Task goal
Please keep to the lines below from the one with "Early: [683,538,728,574] ->" through the one with "Vantic 74: [59,621,99,661]", and restate them word for word, ends included.

-------- Data shown

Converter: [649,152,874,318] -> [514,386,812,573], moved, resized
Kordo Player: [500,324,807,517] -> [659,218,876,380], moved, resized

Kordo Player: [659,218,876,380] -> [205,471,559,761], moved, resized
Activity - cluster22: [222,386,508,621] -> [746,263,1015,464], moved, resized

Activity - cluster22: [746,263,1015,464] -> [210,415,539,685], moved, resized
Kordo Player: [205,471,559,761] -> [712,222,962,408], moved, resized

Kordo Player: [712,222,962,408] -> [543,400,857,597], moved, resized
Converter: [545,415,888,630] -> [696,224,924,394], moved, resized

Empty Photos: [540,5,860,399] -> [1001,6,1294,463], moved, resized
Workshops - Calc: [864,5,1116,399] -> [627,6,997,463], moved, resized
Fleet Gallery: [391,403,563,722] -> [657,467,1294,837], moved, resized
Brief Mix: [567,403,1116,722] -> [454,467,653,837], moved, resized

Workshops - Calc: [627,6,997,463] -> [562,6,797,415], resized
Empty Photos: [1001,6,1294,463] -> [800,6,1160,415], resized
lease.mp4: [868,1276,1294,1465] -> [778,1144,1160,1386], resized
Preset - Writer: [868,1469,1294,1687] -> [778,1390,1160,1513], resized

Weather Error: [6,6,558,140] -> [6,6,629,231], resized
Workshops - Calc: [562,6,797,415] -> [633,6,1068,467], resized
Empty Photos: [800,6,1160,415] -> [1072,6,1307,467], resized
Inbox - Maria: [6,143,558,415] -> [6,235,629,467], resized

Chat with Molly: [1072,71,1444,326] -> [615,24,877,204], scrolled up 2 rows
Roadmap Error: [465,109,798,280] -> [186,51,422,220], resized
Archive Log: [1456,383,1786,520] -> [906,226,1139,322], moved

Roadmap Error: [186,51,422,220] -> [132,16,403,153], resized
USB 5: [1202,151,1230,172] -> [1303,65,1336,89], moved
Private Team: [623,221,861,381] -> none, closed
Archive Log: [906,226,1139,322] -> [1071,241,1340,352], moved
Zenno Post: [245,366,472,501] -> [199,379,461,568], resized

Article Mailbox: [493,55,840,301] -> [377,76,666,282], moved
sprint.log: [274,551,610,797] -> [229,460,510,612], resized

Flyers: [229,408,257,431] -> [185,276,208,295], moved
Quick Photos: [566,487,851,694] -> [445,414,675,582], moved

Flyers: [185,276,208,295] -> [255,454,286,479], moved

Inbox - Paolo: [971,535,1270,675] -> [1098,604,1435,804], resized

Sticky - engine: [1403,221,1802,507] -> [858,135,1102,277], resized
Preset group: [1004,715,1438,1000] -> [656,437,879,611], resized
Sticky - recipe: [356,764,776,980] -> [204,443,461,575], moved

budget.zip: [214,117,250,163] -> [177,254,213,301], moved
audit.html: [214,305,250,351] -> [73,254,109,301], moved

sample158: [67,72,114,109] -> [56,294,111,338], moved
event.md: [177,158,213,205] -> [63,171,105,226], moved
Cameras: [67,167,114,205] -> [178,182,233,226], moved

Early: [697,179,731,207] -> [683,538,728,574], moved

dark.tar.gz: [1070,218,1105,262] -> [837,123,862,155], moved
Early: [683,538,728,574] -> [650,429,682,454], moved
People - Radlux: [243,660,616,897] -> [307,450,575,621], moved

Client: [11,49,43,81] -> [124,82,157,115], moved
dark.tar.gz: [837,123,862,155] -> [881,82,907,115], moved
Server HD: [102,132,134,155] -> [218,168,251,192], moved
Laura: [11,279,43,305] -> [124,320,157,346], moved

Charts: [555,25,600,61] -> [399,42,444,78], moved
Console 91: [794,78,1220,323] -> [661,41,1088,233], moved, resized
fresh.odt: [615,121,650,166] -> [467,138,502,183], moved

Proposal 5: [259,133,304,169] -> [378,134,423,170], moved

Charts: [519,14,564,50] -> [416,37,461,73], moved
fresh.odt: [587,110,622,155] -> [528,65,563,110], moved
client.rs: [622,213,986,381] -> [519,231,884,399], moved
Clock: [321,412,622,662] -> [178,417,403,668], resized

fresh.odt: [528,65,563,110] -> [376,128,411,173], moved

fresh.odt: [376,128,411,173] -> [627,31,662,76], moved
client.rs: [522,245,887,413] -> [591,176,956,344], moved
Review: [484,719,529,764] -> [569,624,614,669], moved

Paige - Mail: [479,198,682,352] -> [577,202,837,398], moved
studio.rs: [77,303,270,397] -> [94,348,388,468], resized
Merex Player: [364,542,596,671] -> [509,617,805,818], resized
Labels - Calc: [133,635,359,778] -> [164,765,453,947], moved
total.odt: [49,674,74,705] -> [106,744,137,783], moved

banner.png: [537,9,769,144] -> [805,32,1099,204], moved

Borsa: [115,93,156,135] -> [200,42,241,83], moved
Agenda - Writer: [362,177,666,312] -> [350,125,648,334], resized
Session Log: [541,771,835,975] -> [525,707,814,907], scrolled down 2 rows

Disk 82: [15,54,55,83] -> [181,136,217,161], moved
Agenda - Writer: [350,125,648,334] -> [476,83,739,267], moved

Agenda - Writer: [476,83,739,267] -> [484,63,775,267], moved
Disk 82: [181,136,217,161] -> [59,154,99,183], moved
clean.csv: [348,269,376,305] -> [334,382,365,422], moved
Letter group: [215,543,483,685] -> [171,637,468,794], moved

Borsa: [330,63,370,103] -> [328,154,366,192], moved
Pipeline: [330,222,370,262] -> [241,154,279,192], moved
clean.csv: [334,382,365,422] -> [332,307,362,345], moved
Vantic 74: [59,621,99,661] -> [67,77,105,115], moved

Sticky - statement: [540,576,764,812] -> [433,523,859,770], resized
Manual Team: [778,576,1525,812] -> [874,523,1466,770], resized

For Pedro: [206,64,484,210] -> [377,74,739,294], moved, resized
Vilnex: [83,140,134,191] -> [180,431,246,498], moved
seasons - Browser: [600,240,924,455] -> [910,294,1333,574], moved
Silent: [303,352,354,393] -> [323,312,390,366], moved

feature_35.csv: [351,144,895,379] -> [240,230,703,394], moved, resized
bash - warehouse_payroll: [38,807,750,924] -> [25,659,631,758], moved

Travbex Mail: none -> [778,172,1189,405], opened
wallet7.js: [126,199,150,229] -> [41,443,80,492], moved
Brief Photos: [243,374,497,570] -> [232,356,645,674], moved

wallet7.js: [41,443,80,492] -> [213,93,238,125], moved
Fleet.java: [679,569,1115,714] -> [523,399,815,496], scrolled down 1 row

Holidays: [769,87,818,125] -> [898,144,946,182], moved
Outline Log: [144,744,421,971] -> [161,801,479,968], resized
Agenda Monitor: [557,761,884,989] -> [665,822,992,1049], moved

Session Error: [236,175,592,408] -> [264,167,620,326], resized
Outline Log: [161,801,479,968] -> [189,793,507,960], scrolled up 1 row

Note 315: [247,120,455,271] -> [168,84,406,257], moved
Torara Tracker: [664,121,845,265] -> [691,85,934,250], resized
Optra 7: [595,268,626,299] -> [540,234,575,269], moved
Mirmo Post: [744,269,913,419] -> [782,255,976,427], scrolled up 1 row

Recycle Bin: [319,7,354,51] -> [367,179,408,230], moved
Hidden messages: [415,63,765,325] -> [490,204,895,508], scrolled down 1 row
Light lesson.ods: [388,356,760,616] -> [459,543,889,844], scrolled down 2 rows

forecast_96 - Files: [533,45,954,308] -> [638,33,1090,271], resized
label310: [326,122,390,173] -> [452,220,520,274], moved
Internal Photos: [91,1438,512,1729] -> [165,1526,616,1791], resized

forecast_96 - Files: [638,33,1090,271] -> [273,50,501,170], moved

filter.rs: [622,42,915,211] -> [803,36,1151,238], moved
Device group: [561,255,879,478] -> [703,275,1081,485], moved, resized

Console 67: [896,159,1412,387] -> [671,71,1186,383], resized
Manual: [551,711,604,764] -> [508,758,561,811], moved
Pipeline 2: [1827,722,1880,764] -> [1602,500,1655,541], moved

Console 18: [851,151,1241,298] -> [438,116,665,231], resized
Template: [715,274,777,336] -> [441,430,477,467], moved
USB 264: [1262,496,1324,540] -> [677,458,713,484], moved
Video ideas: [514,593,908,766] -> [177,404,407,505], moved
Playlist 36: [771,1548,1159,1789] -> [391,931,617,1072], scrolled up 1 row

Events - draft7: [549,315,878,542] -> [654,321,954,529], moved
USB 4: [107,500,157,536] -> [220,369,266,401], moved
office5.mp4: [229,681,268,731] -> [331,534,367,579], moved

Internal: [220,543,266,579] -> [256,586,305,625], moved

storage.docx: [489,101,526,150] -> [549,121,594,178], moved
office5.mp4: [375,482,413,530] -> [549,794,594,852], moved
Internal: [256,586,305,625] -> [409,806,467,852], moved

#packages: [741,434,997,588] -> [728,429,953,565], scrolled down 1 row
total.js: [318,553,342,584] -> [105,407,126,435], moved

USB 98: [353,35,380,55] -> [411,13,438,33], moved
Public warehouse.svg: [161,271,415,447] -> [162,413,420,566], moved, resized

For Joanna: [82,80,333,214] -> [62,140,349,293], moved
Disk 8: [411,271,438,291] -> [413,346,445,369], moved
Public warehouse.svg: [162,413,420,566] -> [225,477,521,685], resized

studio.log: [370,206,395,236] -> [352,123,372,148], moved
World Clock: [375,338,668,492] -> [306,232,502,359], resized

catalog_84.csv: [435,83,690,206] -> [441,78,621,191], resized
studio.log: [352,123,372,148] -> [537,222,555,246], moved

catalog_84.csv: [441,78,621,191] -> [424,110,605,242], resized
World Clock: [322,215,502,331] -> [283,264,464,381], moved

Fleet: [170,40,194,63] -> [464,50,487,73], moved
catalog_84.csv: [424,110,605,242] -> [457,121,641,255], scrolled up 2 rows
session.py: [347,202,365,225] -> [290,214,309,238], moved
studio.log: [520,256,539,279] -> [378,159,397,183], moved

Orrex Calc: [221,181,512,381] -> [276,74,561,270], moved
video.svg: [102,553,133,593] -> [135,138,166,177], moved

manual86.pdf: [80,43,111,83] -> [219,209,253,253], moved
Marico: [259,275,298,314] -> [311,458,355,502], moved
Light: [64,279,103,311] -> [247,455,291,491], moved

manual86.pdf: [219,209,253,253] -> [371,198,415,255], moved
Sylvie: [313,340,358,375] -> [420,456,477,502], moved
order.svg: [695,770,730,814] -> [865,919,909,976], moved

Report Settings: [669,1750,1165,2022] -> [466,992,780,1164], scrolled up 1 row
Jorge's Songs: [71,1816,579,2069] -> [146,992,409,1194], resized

----------------

Solution
Early: [683,538,728,574] -> [650,429,682,454], moved
People - Radlux: [243,660,616,897] -> [307,450,575,621], moved

Client: [11,49,43,81] -> [124,82,157,115], moved
dark.tar.gz: [837,123,862,155] -> [881,82,907,115], moved
Server HD: [102,132,134,155] -> [218,168,251,192], moved
Laura: [11,279,43,305] -> [124,320,157,346], moved

Charts: [555,25,600,61] -> [399,42,444,78], moved
Console 91: [794,78,1220,323] -> [661,41,1088,233], moved, resized
fresh.odt: [615,121,650,166] -> [467,138,502,183], moved

Proposal 5: [259,133,304,169] -> [378,134,423,170], moved

Charts: [519,14,564,50] -> [416,37,461,73], moved
fresh.odt: [587,110,622,155] -> [528,65,563,110], moved
client.rs: [622,213,986,381] -> [519,231,884,399], moved
Clock: [321,412,622,662] -> [178,417,403,668], resized

fresh.odt: [528,65,563,110] -> [376,128,411,173], moved

fresh.odt: [376,128,411,173] -> [627,31,662,76], moved
client.rs: [522,245,887,413] -> [591,176,956,344], moved
Review: [484,719,529,764] -> [569,624,614,669], moved

Paige - Mail: [479,198,682,352] -> [577,202,837,398], moved
studio.rs: [77,303,270,397] -> [94,348,388,468], resized
Merex Player: [364,542,596,671] -> [509,617,805,818], resized
Labels - Calc: [133,635,359,778] -> [164,765,453,947], moved
total.odt: [49,674,74,705] -> [106,744,137,783], moved

banner.png: [537,9,769,144] -> [805,32,1099,204], moved

Borsa: [115,93,156,135] -> [200,42,241,83], moved
Agenda - Writer: [362,177,666,312] -> [350,125,648,334], resized
Session Log: [541,771,835,975] -> [525,707,814,907], scrolled down 2 rows

Disk 82: [15,54,55,83] -> [181,136,217,161], moved
Agenda - Writer: [350,125,648,334] -> [476,83,739,267], moved

Agenda - Writer: [476,83,739,267] -> [484,63,775,267], moved
Disk 82: [181,136,217,161] -> [59,154,99,183], moved
clean.csv: [348,269,376,305] -> [334,382,365,422], moved
Letter group: [215,543,483,685] -> [171,637,468,794], moved

Borsa: [330,63,370,103] -> [328,154,366,192], moved
Pipeline: [330,222,370,262] -> [241,154,279,192], moved
clean.csv: [334,382,365,422] -> [332,307,362,345], moved
Vantic 74: [59,621,99,661] -> [67,77,105,115], moved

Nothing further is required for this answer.